Coordinate-based object records
*** Begin section ***
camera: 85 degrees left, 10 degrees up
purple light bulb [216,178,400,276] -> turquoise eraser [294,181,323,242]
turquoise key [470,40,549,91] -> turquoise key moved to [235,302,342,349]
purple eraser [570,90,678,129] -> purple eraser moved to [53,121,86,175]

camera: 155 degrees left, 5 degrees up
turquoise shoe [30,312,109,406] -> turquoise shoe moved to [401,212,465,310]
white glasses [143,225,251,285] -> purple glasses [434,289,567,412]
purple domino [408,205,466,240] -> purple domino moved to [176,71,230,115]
*** End section ***
*** Begin section ***
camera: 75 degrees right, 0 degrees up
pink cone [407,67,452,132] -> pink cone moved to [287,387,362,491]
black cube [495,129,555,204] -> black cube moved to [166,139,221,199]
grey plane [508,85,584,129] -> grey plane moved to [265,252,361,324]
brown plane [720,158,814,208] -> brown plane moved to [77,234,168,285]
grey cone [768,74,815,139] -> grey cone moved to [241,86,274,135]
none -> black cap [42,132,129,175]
*** End section ***
### INSTRUCTIONS TO FOLLOW
Among the records above, only the lines between the line holding "black cube [495,129,555,204]" and the line holding "none -> black cap [42,132,129,175]", inclusive, are to be output, exactly as written.

### OUTPUT BELOW
black cube [495,129,555,204] -> black cube moved to [166,139,221,199]
grey plane [508,85,584,129] -> grey plane moved to [265,252,361,324]
brown plane [720,158,814,208] -> brown plane moved to [77,234,168,285]
grey cone [768,74,815,139] -> grey cone moved to [241,86,274,135]
none -> black cap [42,132,129,175]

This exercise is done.